> DIRECTIONS FOR THIS TASK
Search the data below for the string "yellow". Extract every line that contains it.

═════ DATASET

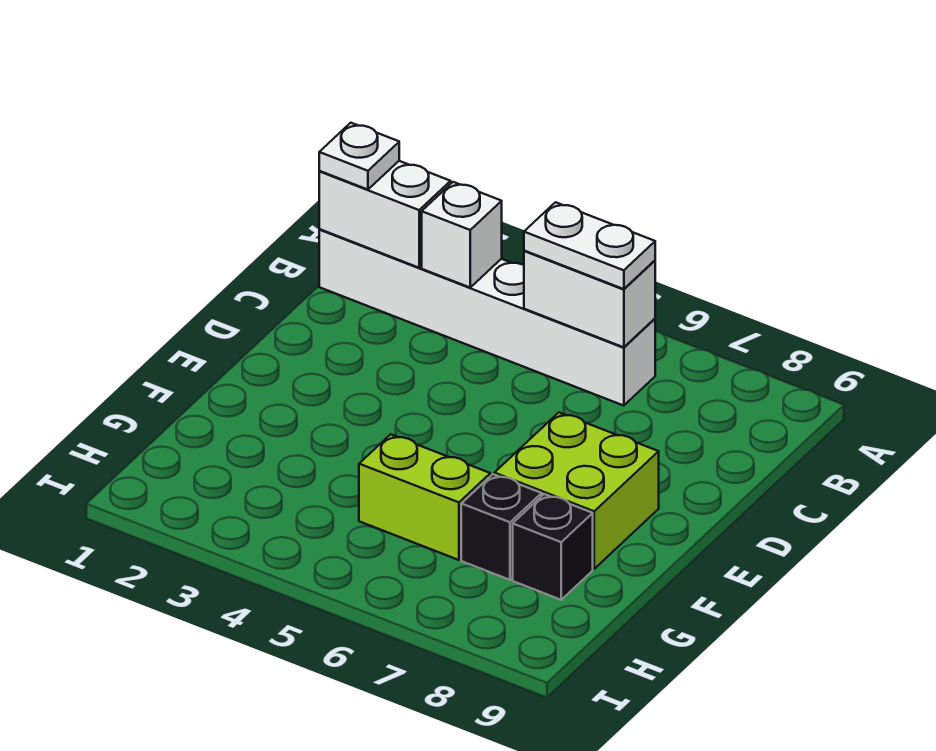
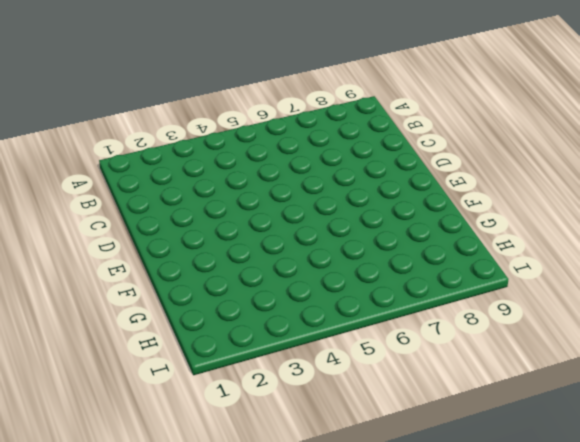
none -> white brick B1:B6 level 1
none -> lime brick E7:F8 level 1

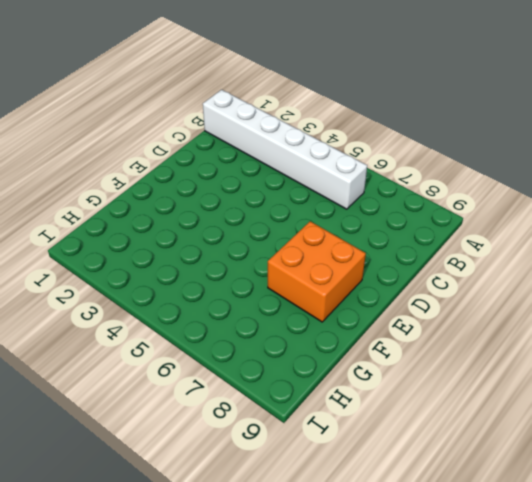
orange brick E7:F8 level 1 -> lime brick E7:F8 level 1
none -> lime brick G5:G6 level 1
none -> black brick G7 level 1

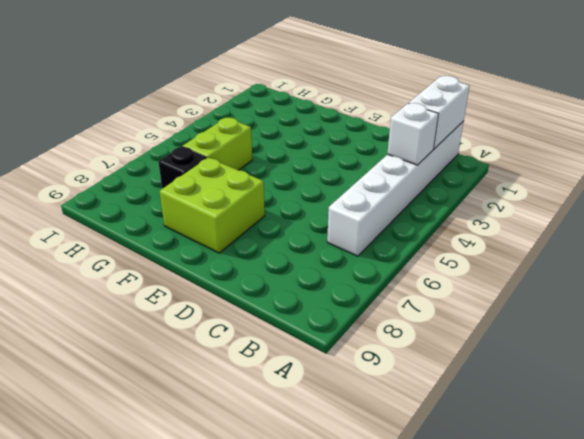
none -> black brick G8 level 1
none -> white brick B5:B6 level 2

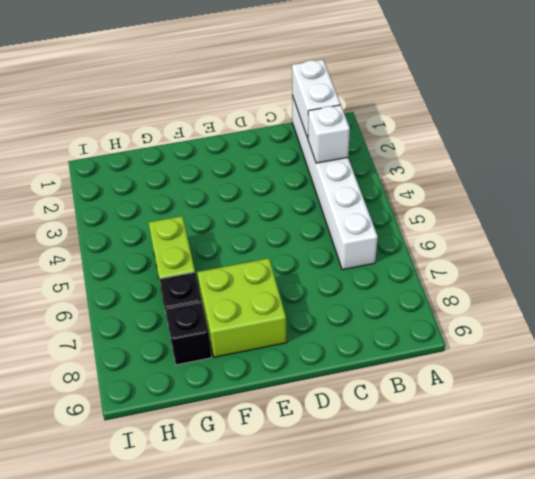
none -> white brick B5:B6 level 2
none -> white plate B1 level 3

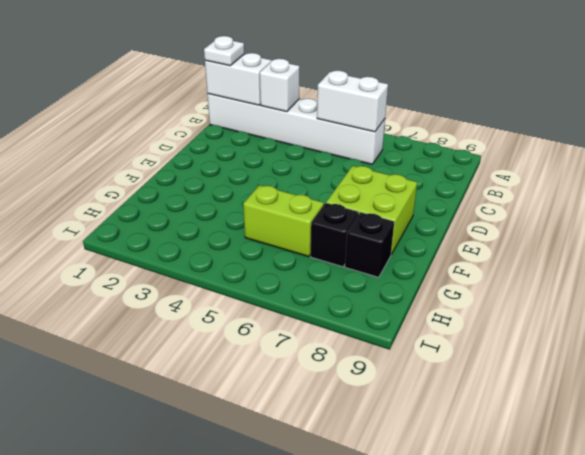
none -> white plate B5:B6 level 3

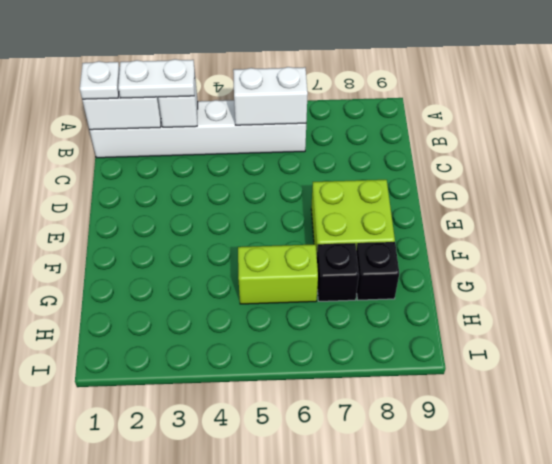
white plate B2:B3 level 3 -> white plate B5:B6 level 3

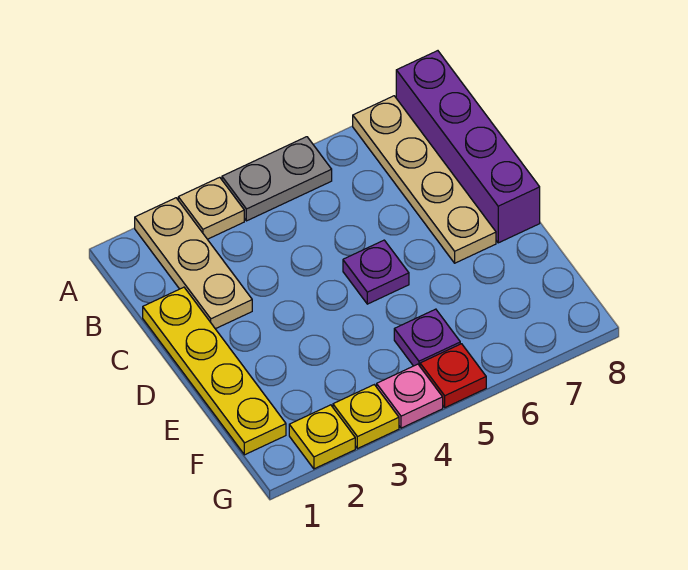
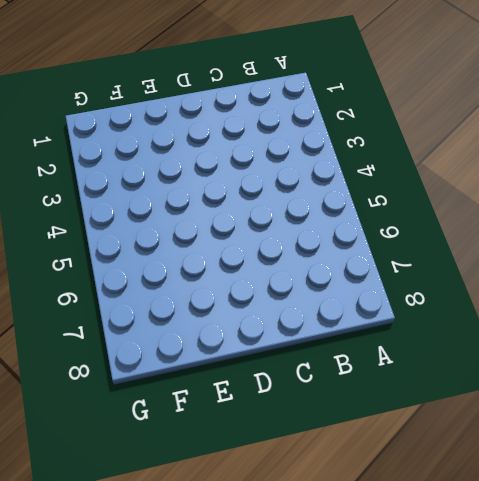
none -> tan plate A2:C2 level 1
none -> tan plate A3 level 1
none -> grey plate A4:A5 level 1

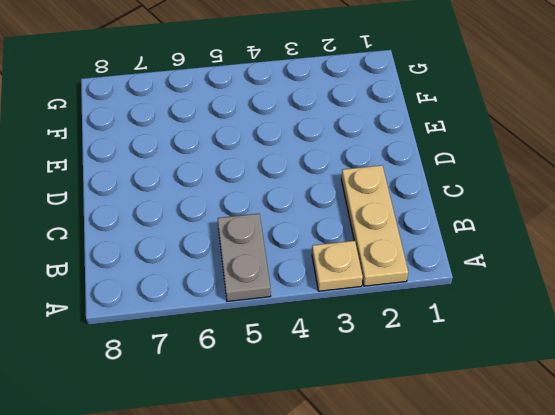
grey plate A5:B5 level 1 -> grey plate A4:A5 level 1
none -> tan plate A7:D7 level 1
none -> purple brick A8:D8 level 1
none -> yellow plate C1:F1 level 1

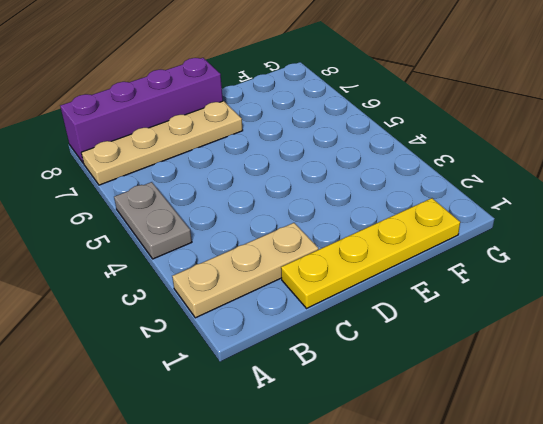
none -> tan plate A3 level 1
none -> purple plate D5 level 1
none -> purple plate F5 level 1

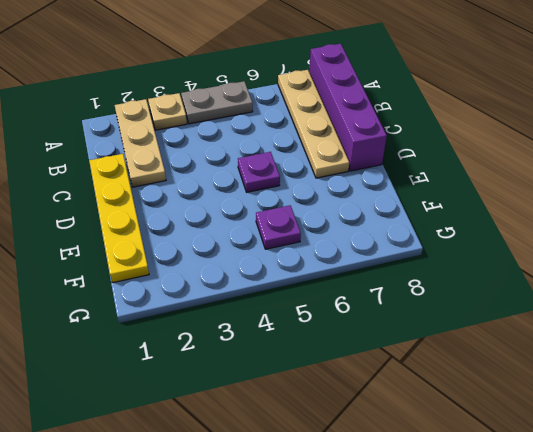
none -> yellow plate G2 level 1
none -> yellow plate G3 level 1
none -> pink plate G4 level 1

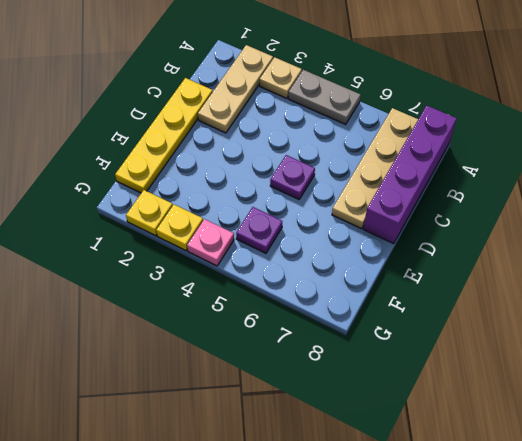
none -> red plate G5 level 1

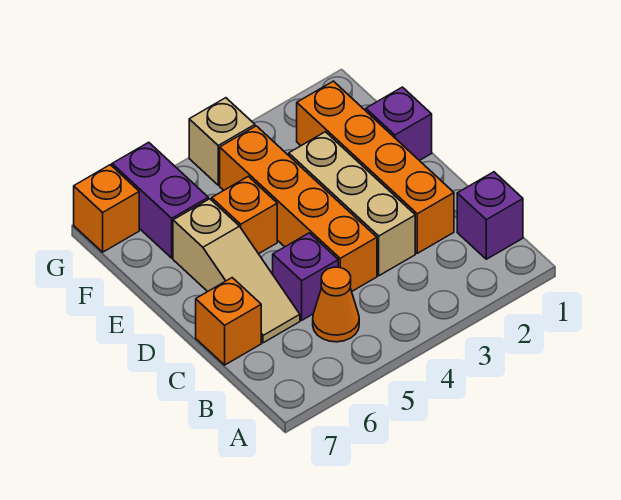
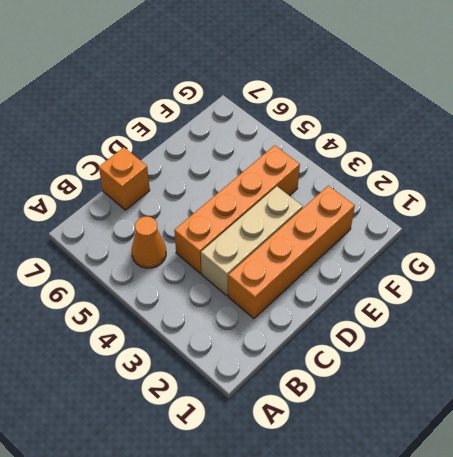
none -> purple brick B1 level 1
none -> purple brick C5 level 1
none -> tan slope C6:E6 level 1 top E

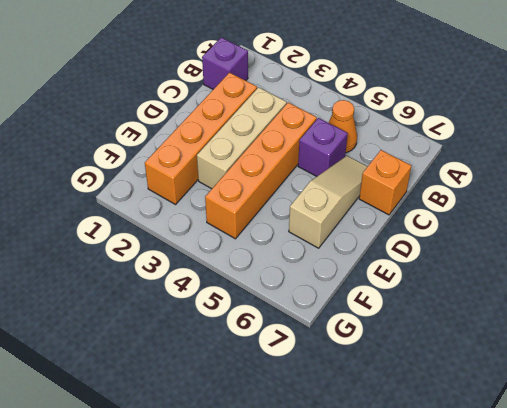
none -> purple brick E1 level 1
none -> orange brick E5 level 1
none -> purple brick F6:G6 level 1

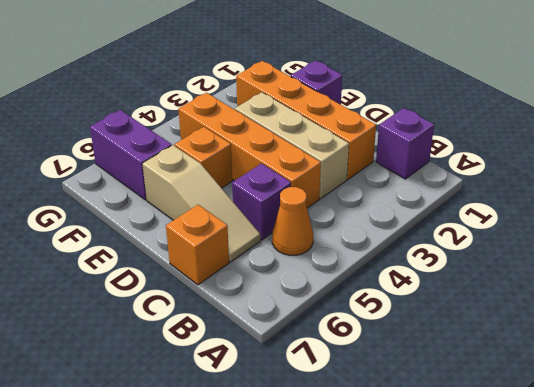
none -> tan brick G4 level 1
none -> orange brick G7 level 1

══════════

> TASK RESPONSE
none -> yellow plate C1:F1 level 1
none -> yellow plate G2 level 1
none -> yellow plate G3 level 1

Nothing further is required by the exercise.